* [What the task requires]:
Transcribe all data verbatim. Skip the pictures.

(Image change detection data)

*-*-*

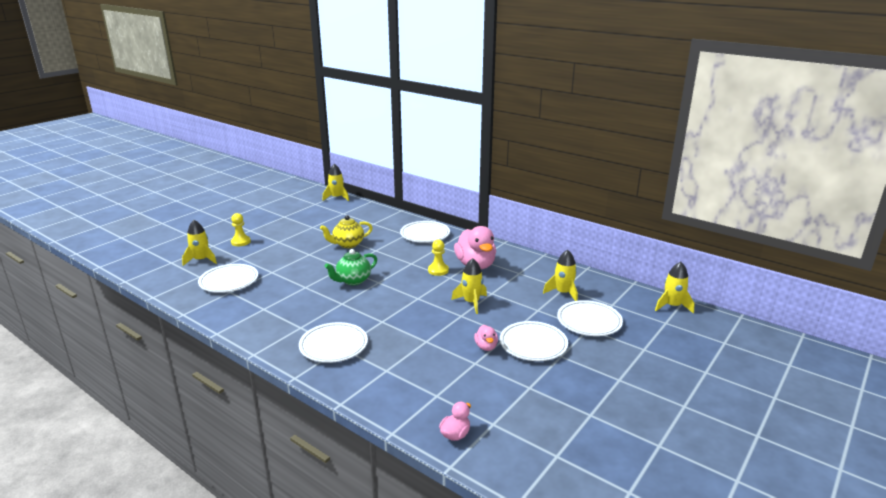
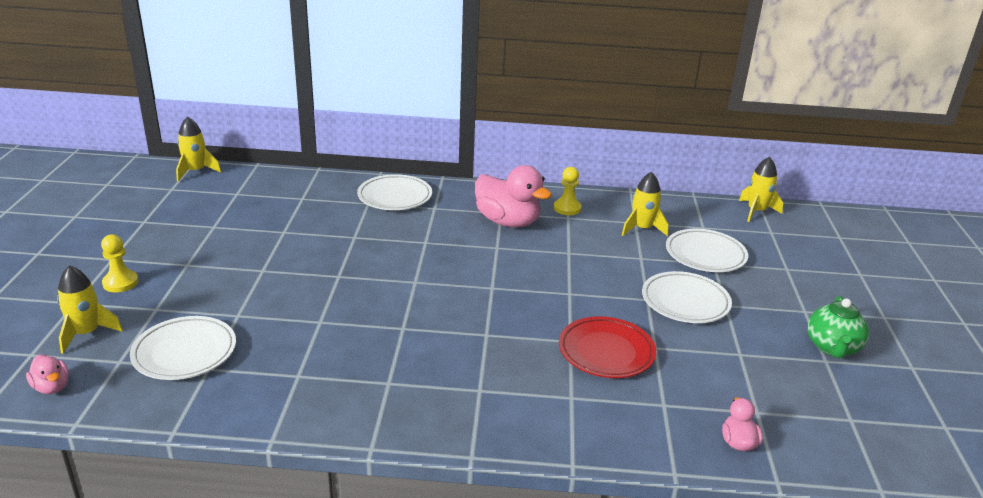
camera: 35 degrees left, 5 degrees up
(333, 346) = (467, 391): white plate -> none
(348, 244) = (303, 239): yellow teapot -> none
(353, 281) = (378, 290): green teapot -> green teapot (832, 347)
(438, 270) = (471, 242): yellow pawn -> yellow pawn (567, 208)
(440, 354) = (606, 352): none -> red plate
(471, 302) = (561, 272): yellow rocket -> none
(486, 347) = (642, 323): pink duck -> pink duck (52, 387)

*-*-*

* [Written response]:
camera: 35 degrees left, 5 degrees up
(333, 346) = (467, 391): white plate -> none
(348, 244) = (303, 239): yellow teapot -> none
(353, 281) = (378, 290): green teapot -> green teapot (832, 347)
(438, 270) = (471, 242): yellow pawn -> yellow pawn (567, 208)
(440, 354) = (606, 352): none -> red plate
(471, 302) = (561, 272): yellow rocket -> none
(486, 347) = (642, 323): pink duck -> pink duck (52, 387)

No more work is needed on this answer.